YOUR INSTRUCTIONS:
The records below are to be repeated exactly, and their pictures left out.
---
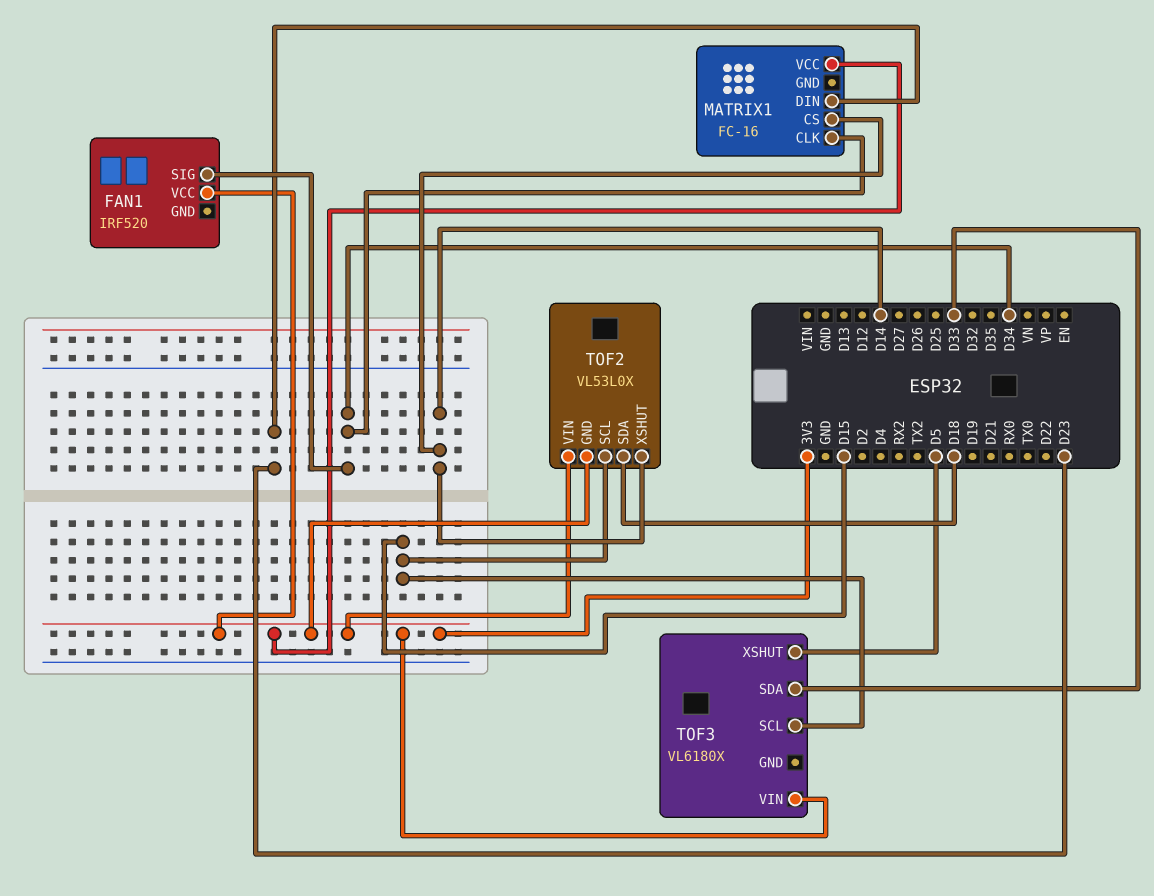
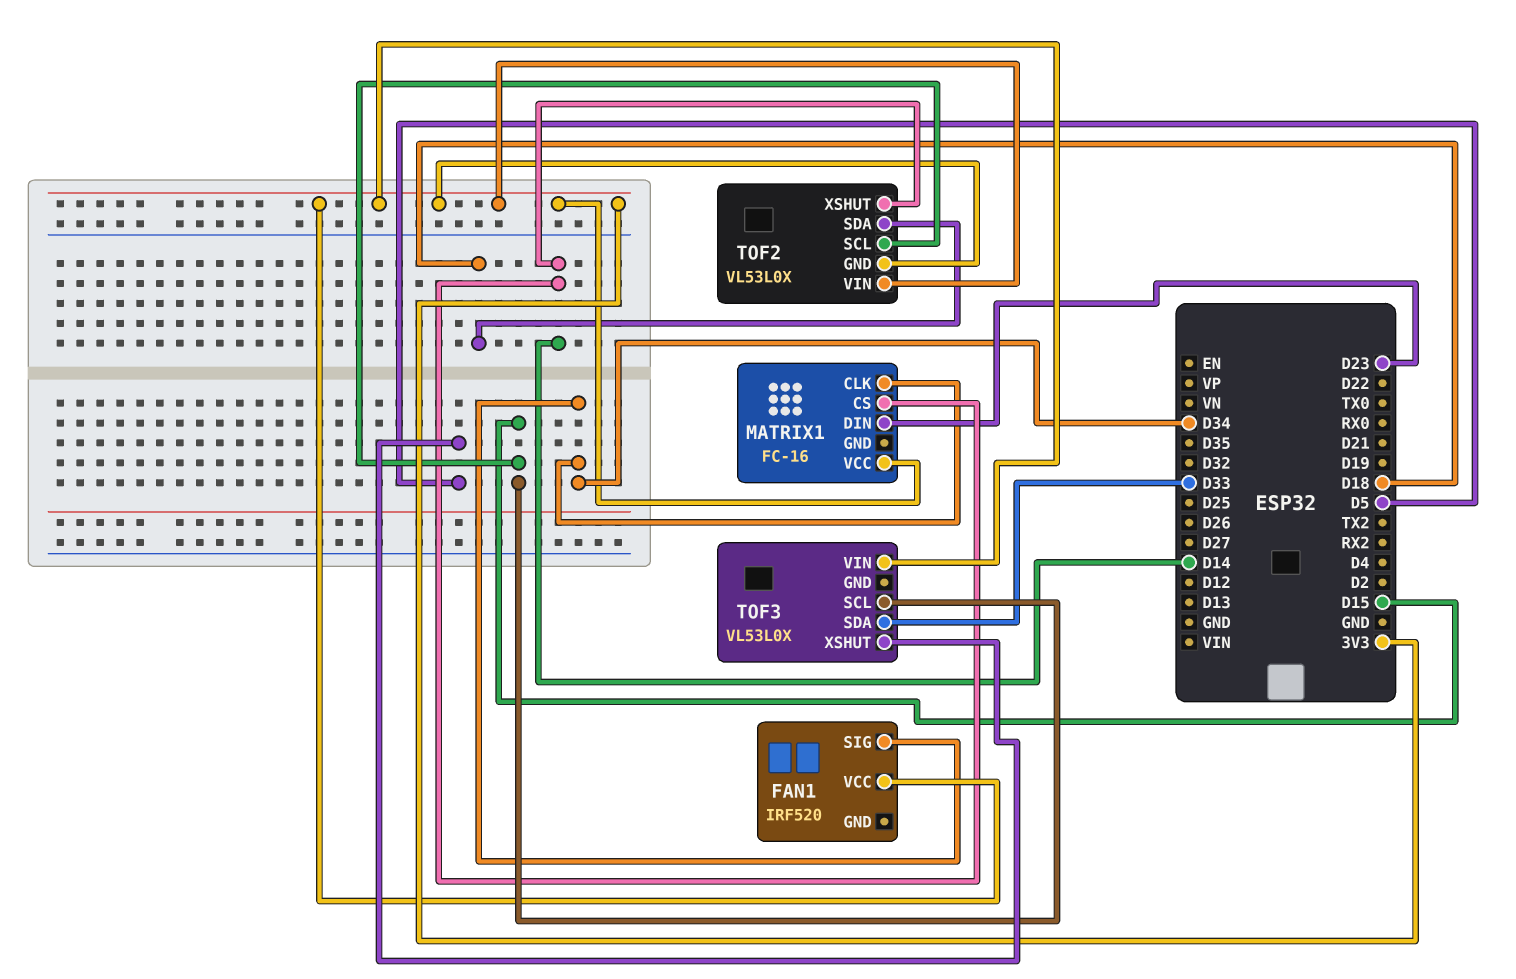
TOF3: VL6180X -> VL53L0X

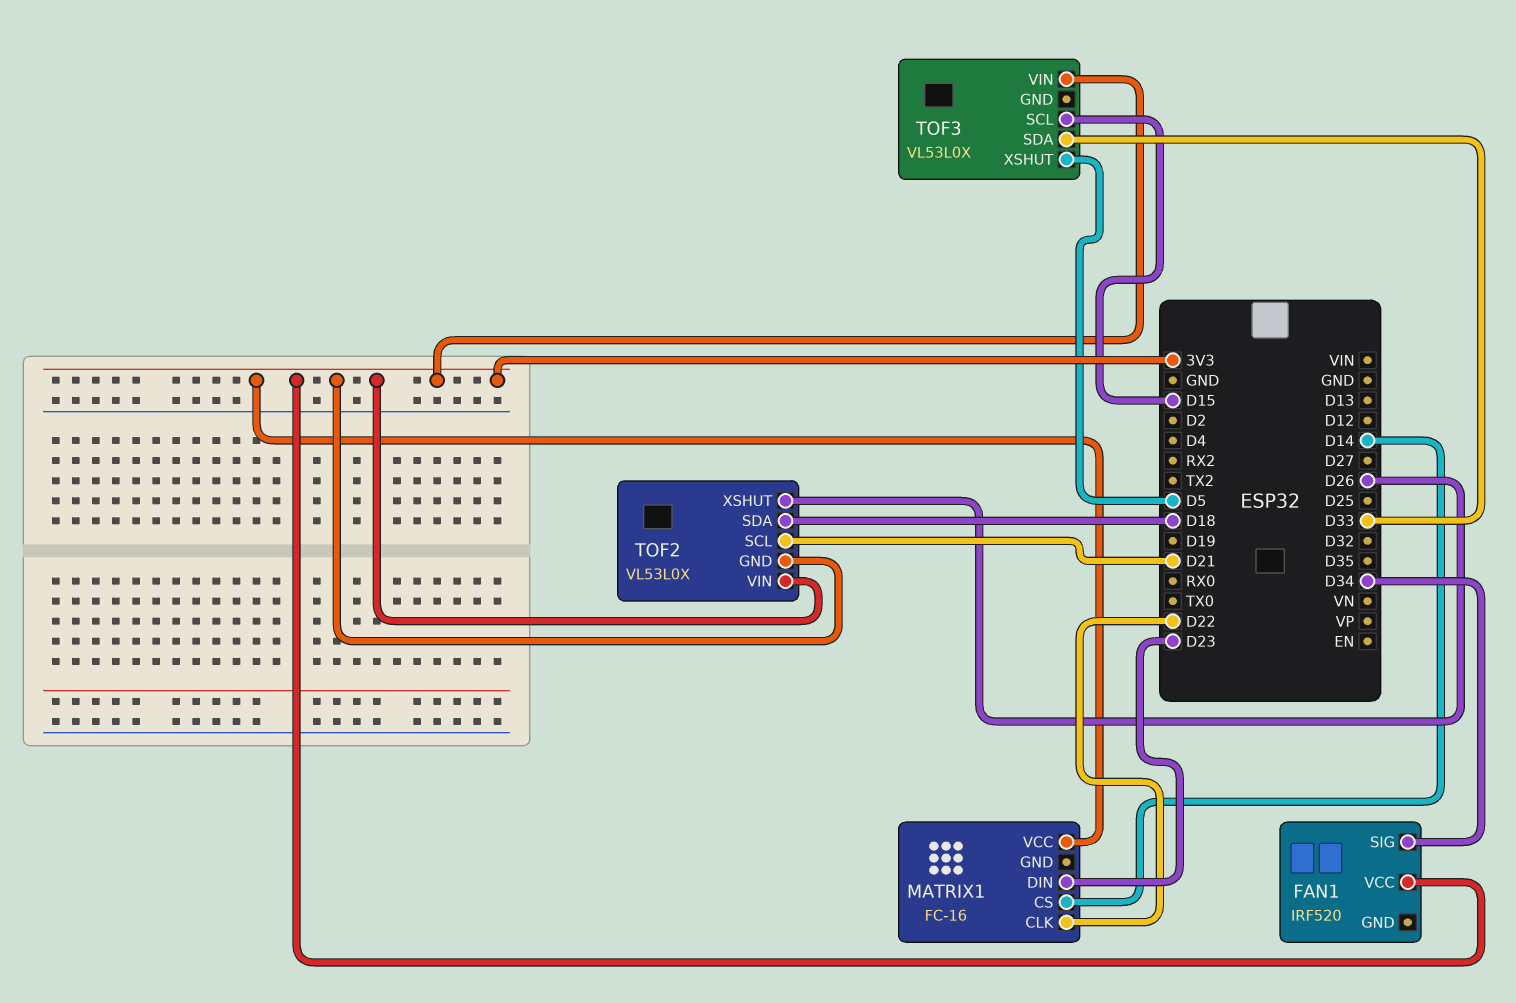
MATRIX1 pin CLK: D34 -> D22
TOF2 pin SCL: D15 -> D21
TOF2 pin XSHUT: D14 -> D26

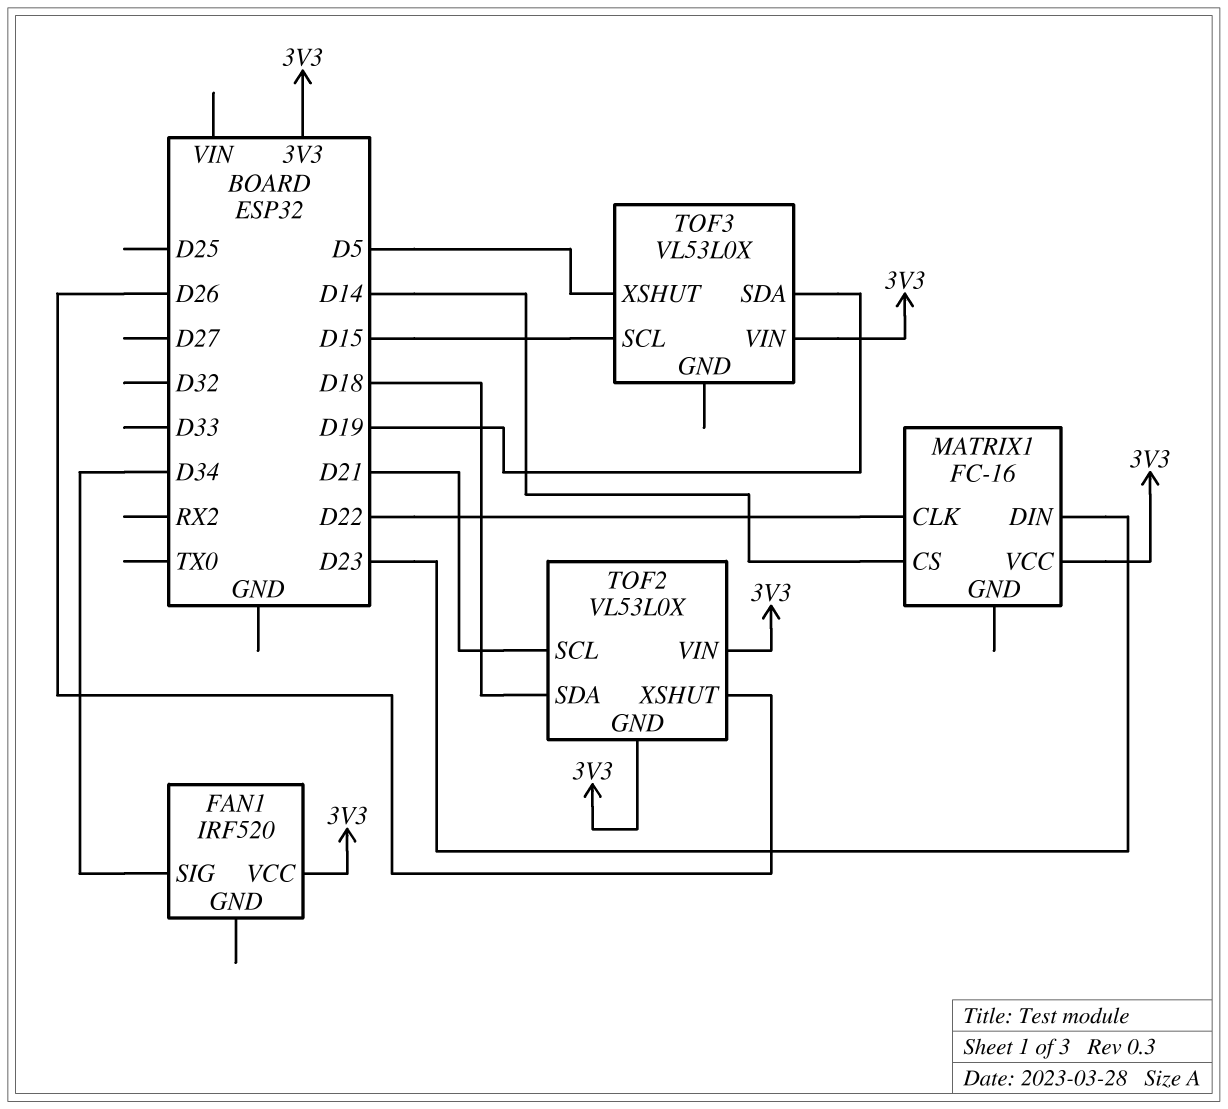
TOF3 pin SDA: D33 -> D19

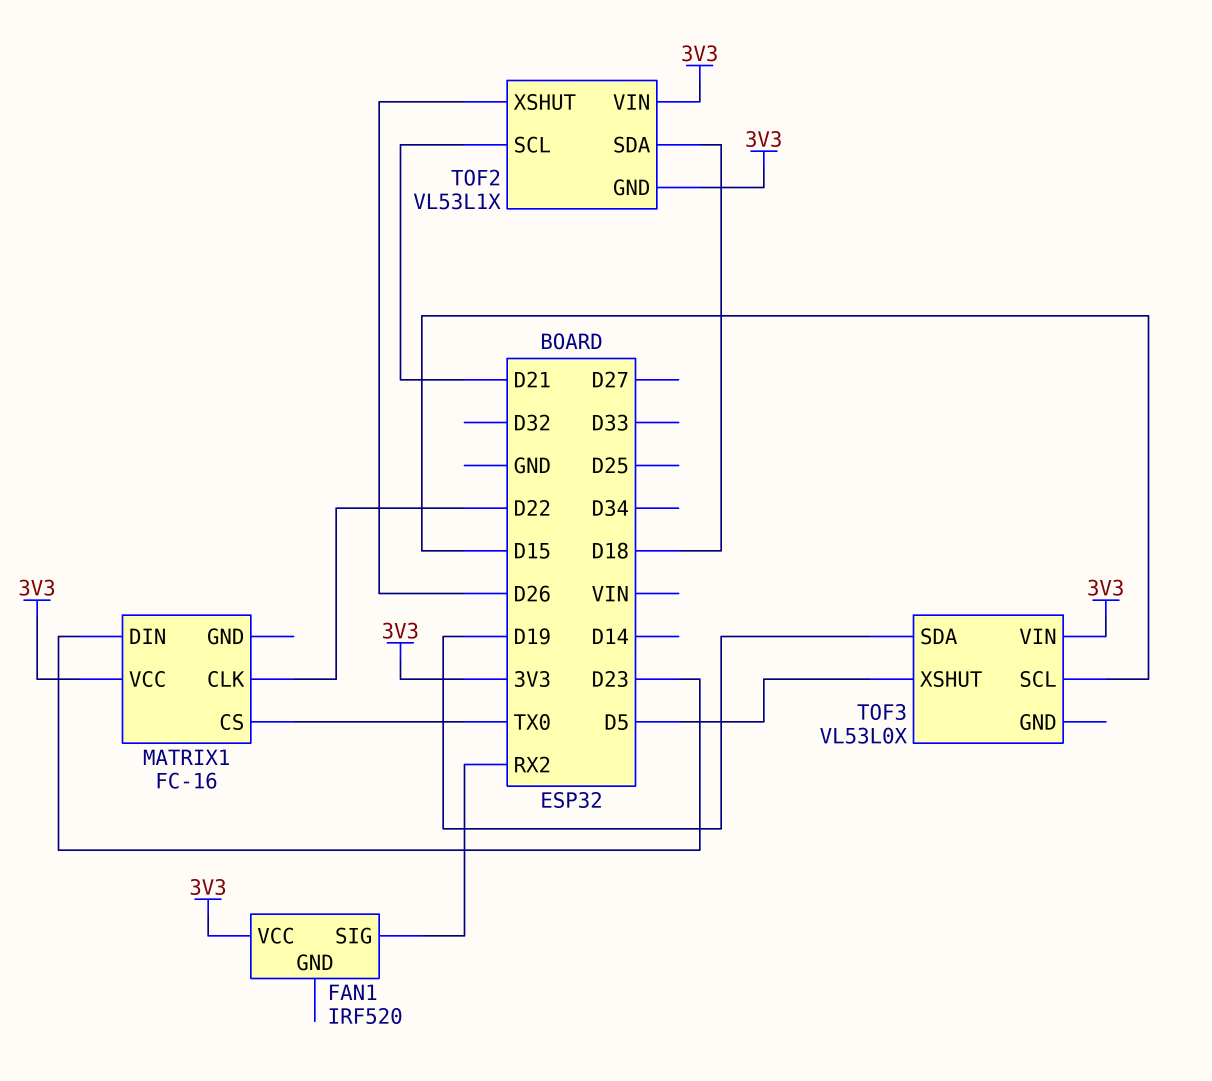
FAN1 pin SIG: D34 -> RX2
MATRIX1 pin CS: D14 -> TX0
TOF2: VL53L0X -> VL53L1X

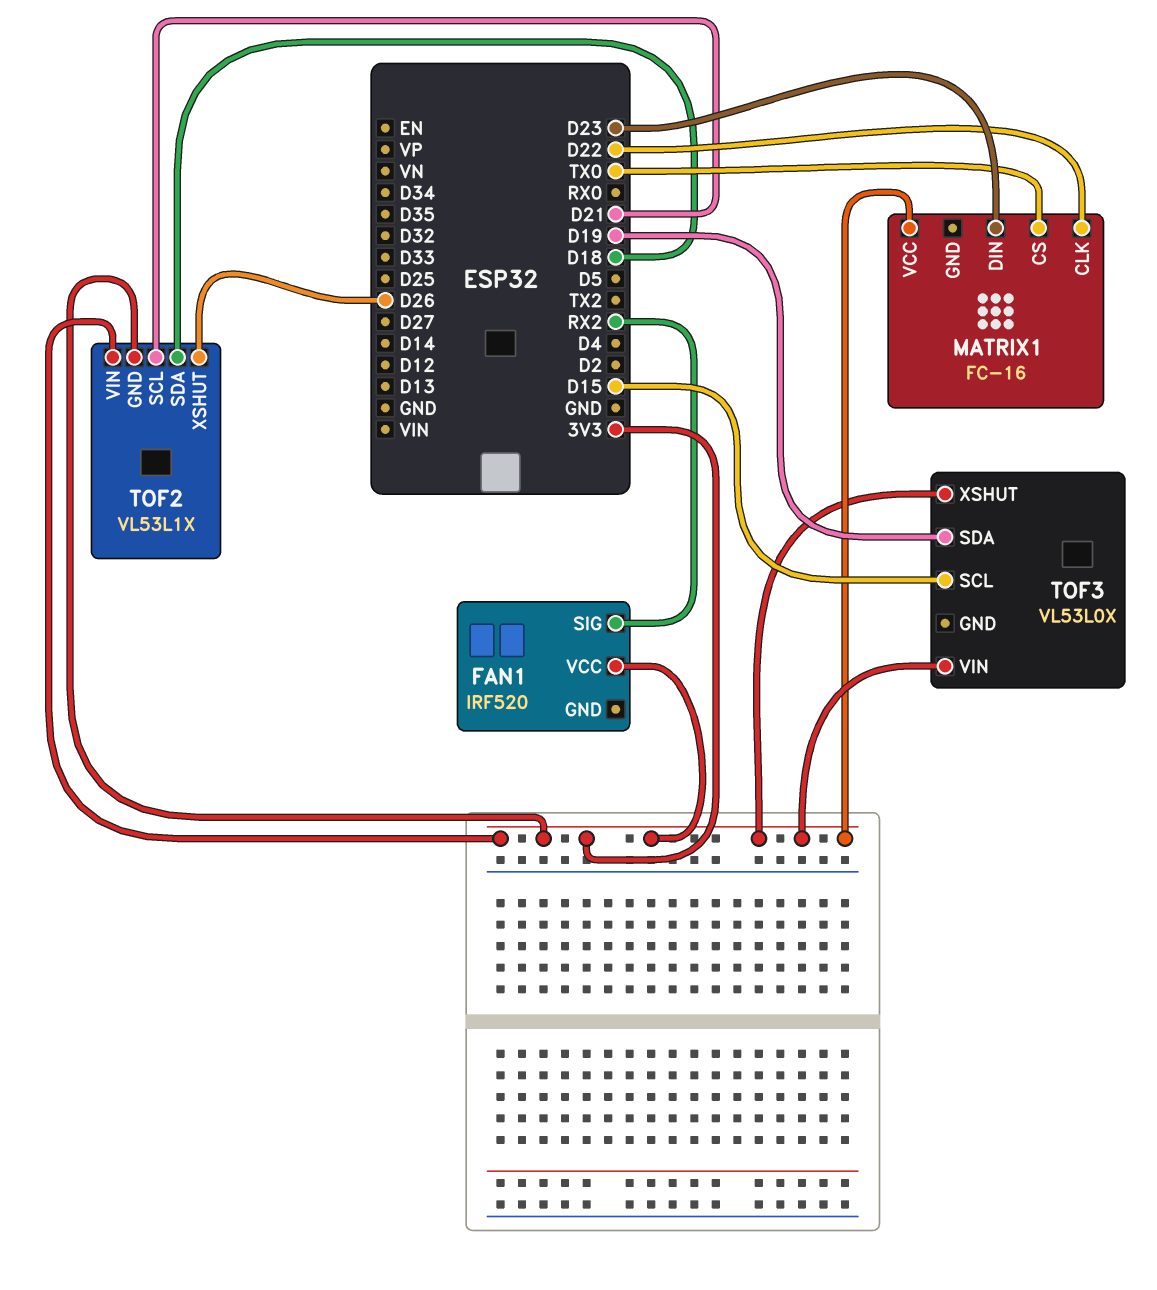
TOF3 pin XSHUT: D5 -> 3V3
---
RESPONSE FOR THIS EXERCISE:
TOF3: VL6180X -> VL53L0X

MATRIX1 pin CLK: D34 -> D22
TOF2 pin SCL: D15 -> D21
TOF2 pin XSHUT: D14 -> D26

TOF3 pin SDA: D33 -> D19

FAN1 pin SIG: D34 -> RX2
MATRIX1 pin CS: D14 -> TX0
TOF2: VL53L0X -> VL53L1X

TOF3 pin XSHUT: D5 -> 3V3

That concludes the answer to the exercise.